▶ **Request**: With pictures excluded, copy word for word the lines in the data below from the line containing "building: [165,338,310,457] -> none" through the line containing "building: [163,48,243,117] -> none".

______________________________

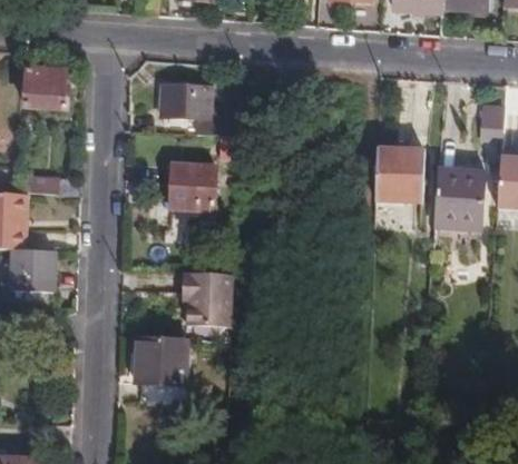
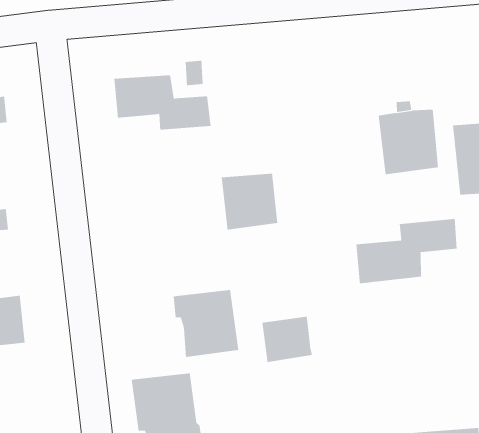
building: [169,164,215,209] -> [221,173,278,230]
building: none -> [356,218,457,284]
building: none -> [262,316,313,363]

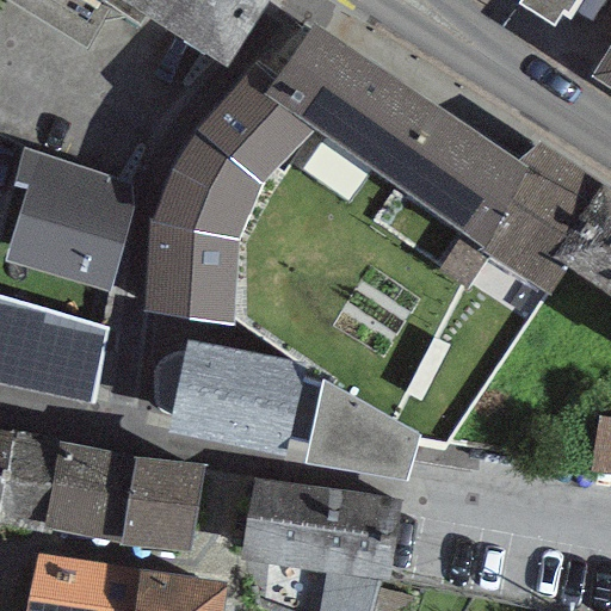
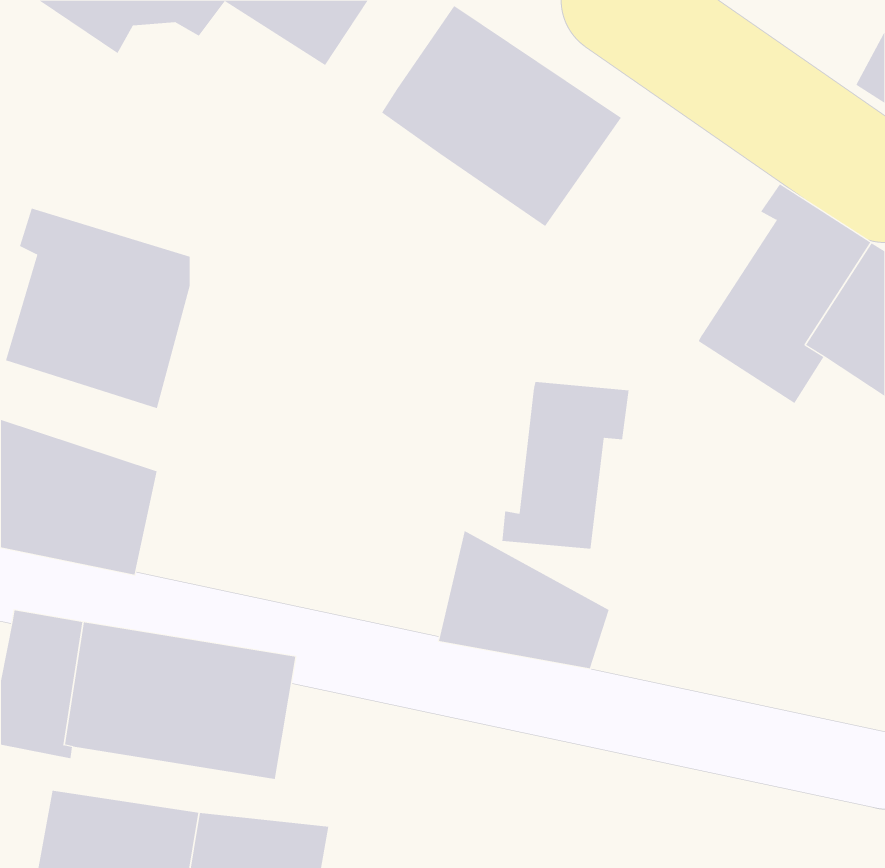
building: [141,66,303,322] -> none
building: [376,93,535,242] -> none
building: none -> [502,381,629,550]
building: [165,338,310,457] -> none
building: [239,483,391,585] -> none

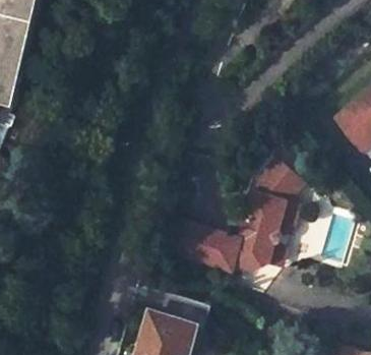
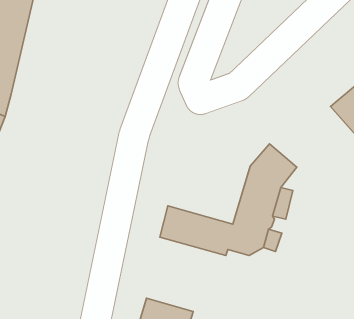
building: [167,294,209,327] -> none

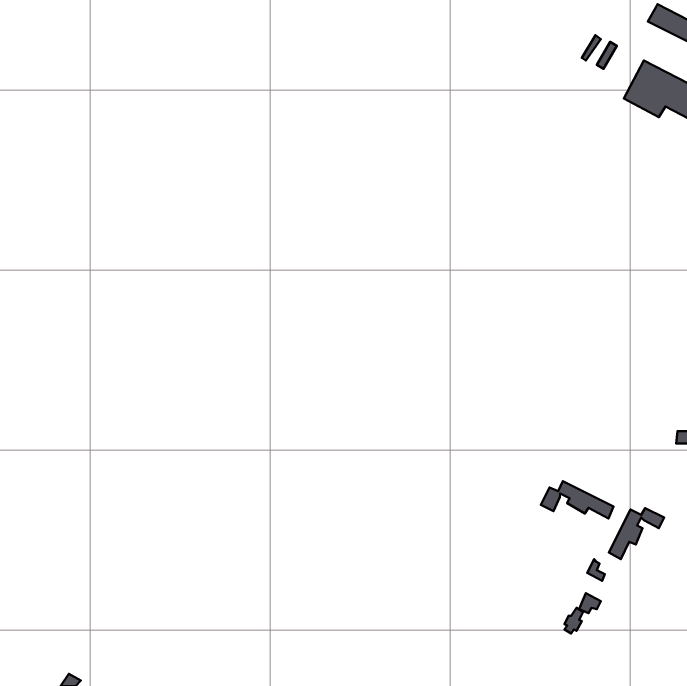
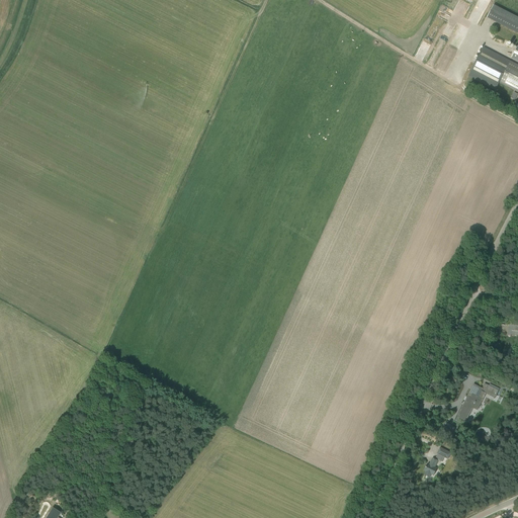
building: [541,481,614,518] -> none

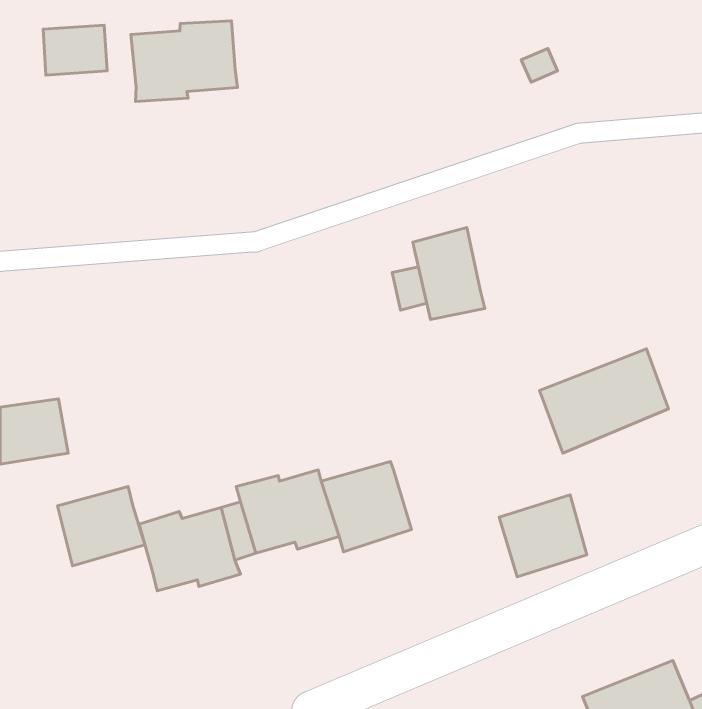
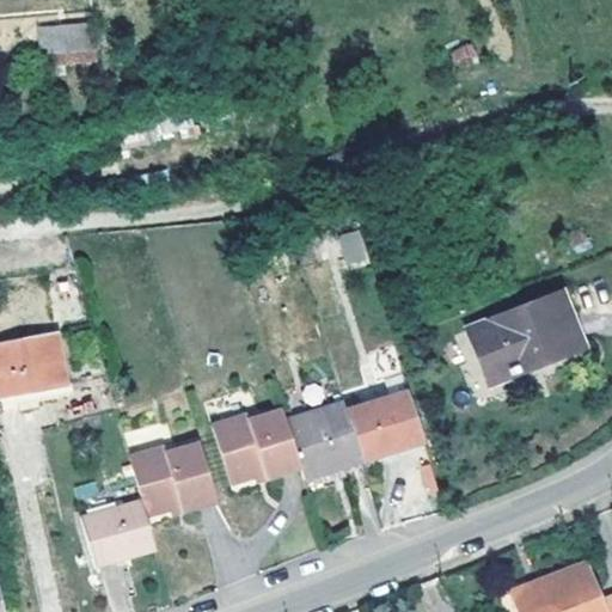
building: [131,21,238,102] -> none
building: [413,227,485,319] -> none
building: [57,486,145,566] -> [78,494,153,562]
building: [499,495,587,577] -> [345,386,421,457]

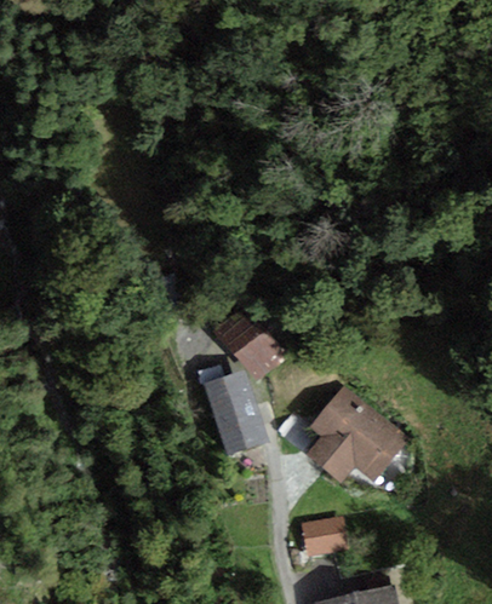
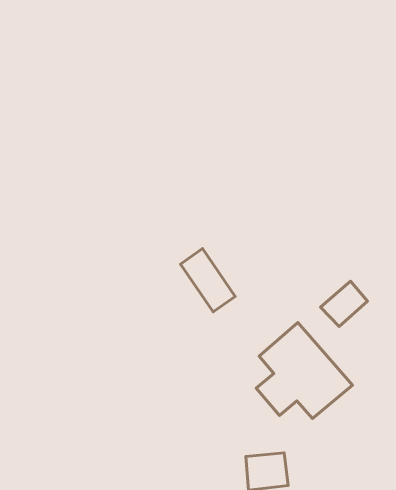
building: none -> [321,281,367,327]
building: [205,374,264,453] -> none

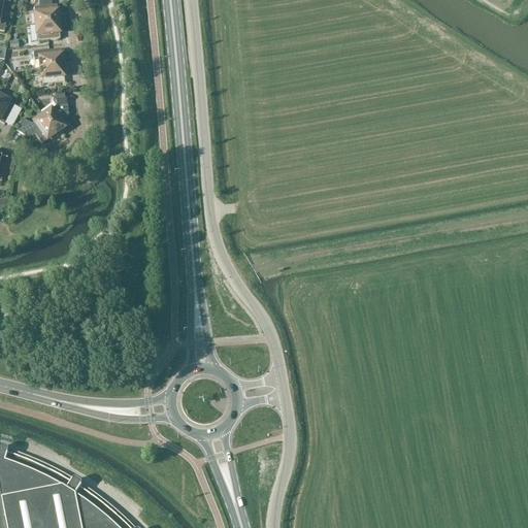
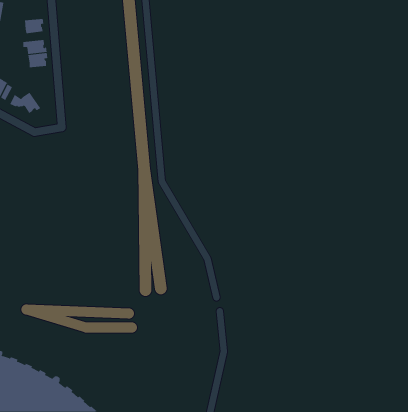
building: [29,7,56,26] -> none
building: [38,100,65,138] -> none

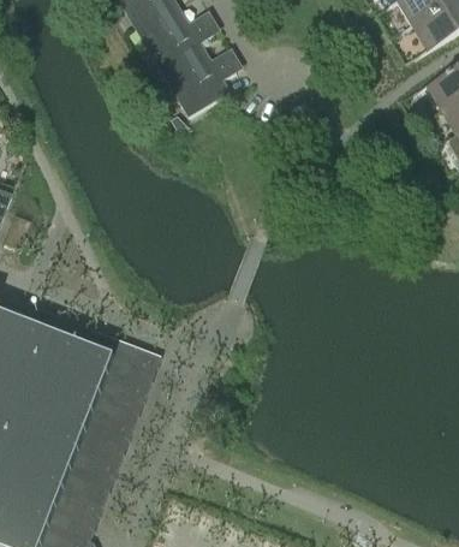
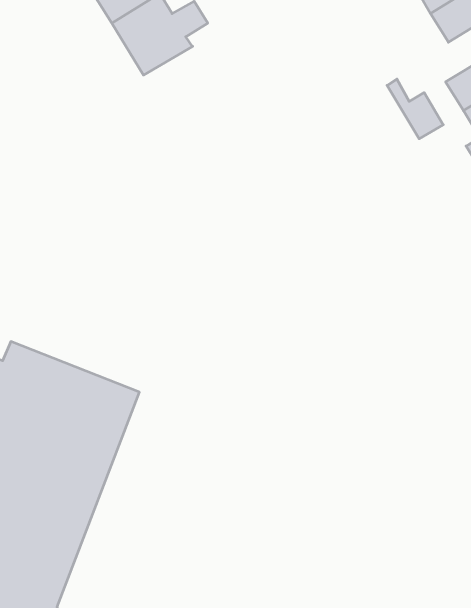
building: [163,48,243,117] -> none
building: none -> [387,79,443,139]

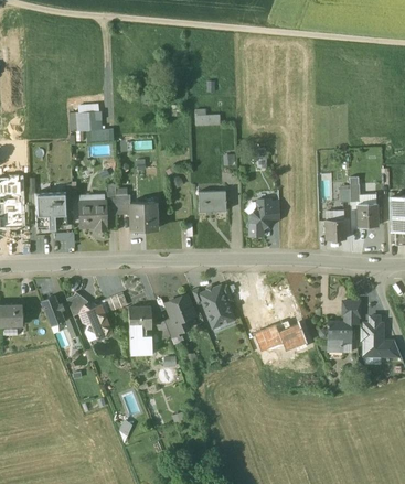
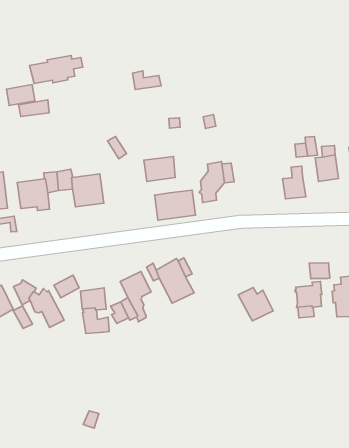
building: none -> [29,55,83,84]
building: none -> [154,190,196,220]
building: [254,324,284,351] -> none

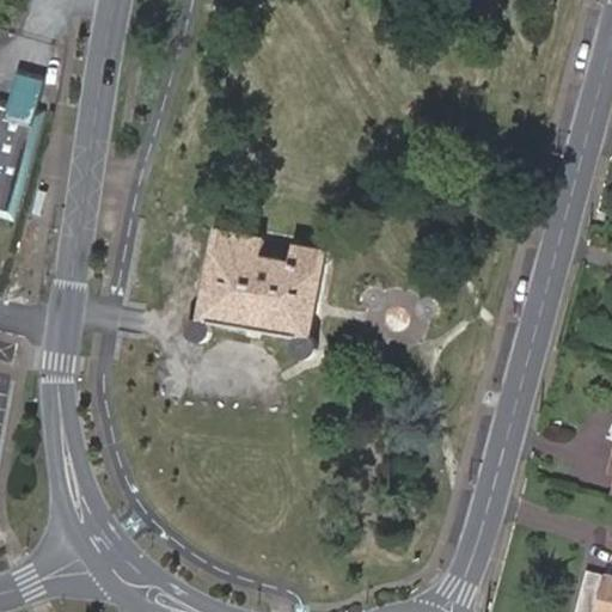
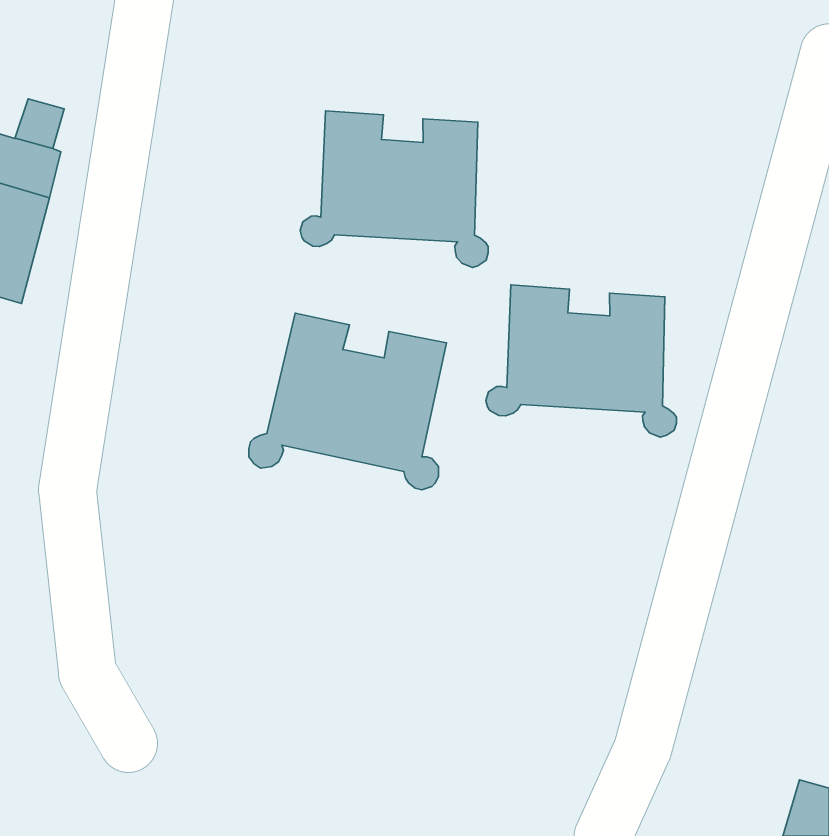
building: none -> [300,111,488,267]
building: none -> [486,285,676,437]

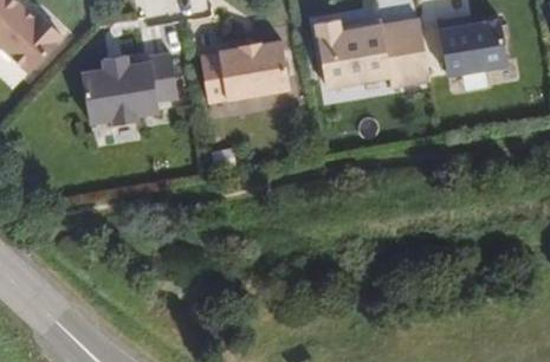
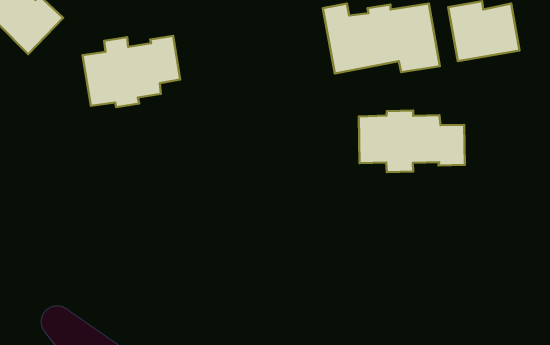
building: [202,41,291,103] -> none
building: none -> [359,110,465,172]

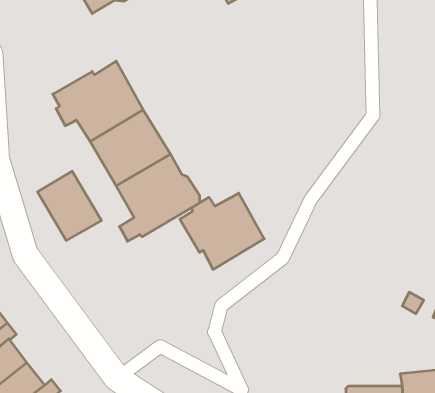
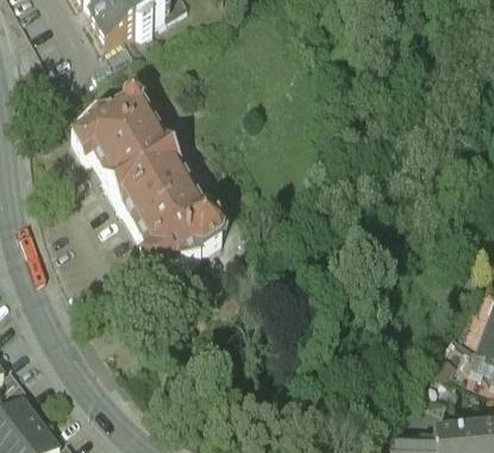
building: [38,171,101,240] -> none
building: [180,193,264,269] -> none

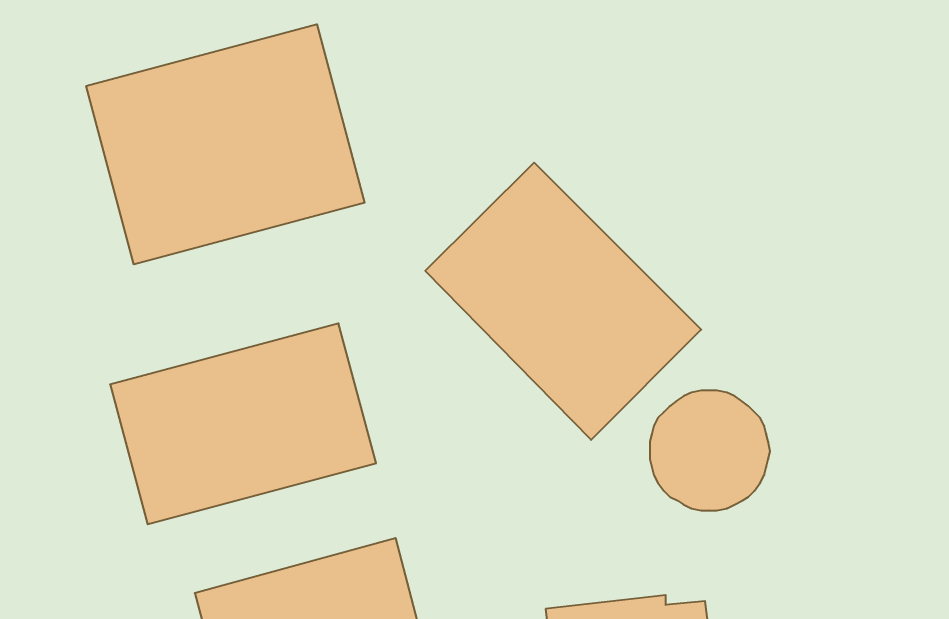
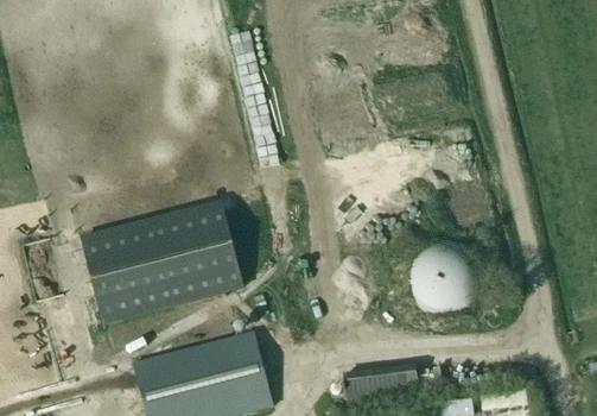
building: [86,24,365,264] -> none
building: [425,163,701,440] -> none

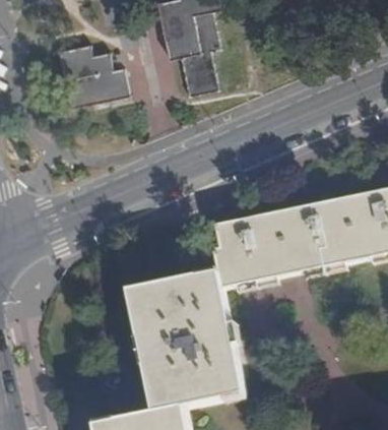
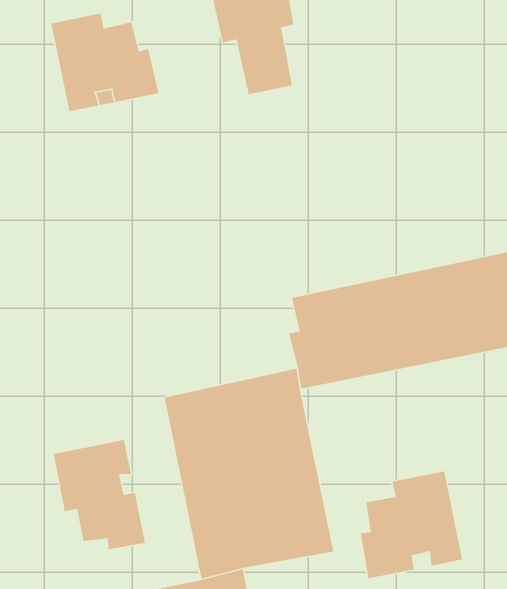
building: none -> [53,439,146,550]
building: none -> [360,471,463,579]

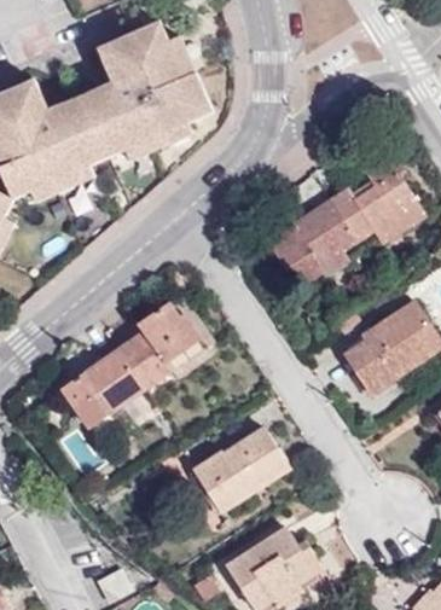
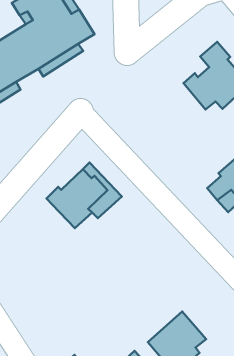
building: [260,199,358,289] -> none
building: [62,338,146,428] -> none
building: [195,428,288,511] -> none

______________________________

▶ **Result**:
building: [165,338,310,457] -> none
building: [239,483,391,585] -> none

building: [167,294,209,327] -> none

building: [541,481,614,518] -> none

building: [131,21,238,102] -> none
building: [413,227,485,319] -> none
building: [57,486,145,566] -> [78,494,153,562]
building: [499,495,587,577] -> [345,386,421,457]

building: none -> [321,281,367,327]
building: [205,374,264,453] -> none

building: [29,7,56,26] -> none
building: [38,100,65,138] -> none

building: [163,48,243,117] -> none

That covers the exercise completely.